-- What to do --
Print each entry word for word.

Records from a data collection

_ _ _

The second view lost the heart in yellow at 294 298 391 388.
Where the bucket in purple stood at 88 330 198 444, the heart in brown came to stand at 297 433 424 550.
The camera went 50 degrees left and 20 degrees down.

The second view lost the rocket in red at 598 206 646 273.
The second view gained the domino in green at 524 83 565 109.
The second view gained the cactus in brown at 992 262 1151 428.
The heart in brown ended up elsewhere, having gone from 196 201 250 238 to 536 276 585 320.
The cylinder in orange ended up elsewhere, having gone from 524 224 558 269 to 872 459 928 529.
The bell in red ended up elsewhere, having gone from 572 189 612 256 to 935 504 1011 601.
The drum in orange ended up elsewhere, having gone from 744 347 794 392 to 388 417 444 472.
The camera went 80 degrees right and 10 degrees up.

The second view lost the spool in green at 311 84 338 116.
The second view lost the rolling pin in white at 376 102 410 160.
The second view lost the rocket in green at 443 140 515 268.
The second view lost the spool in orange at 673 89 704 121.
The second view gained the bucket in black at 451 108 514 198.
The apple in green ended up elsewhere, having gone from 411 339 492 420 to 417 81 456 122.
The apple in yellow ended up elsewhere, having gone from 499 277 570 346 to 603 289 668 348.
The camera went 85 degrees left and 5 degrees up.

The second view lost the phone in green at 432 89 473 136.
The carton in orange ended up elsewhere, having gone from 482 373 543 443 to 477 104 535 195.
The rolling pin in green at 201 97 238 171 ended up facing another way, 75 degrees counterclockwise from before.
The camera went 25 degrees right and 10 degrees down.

_ _ _

-- Task response --
The second view lost the heart in yellow at 294 298 391 388.
Where the bucket in purple stood at 88 330 198 444, the heart in brown came to stand at 297 433 424 550.
The camera went 50 degrees left and 20 degrees down.

The second view lost the rocket in red at 598 206 646 273.
The second view gained the domino in green at 524 83 565 109.
The second view gained the cactus in brown at 992 262 1151 428.
The heart in brown ended up elsewhere, having gone from 196 201 250 238 to 536 276 585 320.
The cylinder in orange ended up elsewhere, having gone from 524 224 558 269 to 872 459 928 529.
The bell in red ended up elsewhere, having gone from 572 189 612 256 to 935 504 1011 601.
The drum in orange ended up elsewhere, having gone from 744 347 794 392 to 388 417 444 472.
The camera went 80 degrees right and 10 degrees up.

The second view lost the spool in green at 311 84 338 116.
The second view lost the rolling pin in white at 376 102 410 160.
The second view lost the rocket in green at 443 140 515 268.
The second view lost the spool in orange at 673 89 704 121.
The second view gained the bucket in black at 451 108 514 198.
The apple in green ended up elsewhere, having gone from 411 339 492 420 to 417 81 456 122.
The apple in yellow ended up elsewhere, having gone from 499 277 570 346 to 603 289 668 348.
The camera went 85 degrees left and 5 degrees up.

The second view lost the phone in green at 432 89 473 136.
The carton in orange ended up elsewhere, having gone from 482 373 543 443 to 477 104 535 195.
The rolling pin in green at 201 97 238 171 ended up facing another way, 75 degrees counterclockwise from before.
The camera went 25 degrees right and 10 degrees down.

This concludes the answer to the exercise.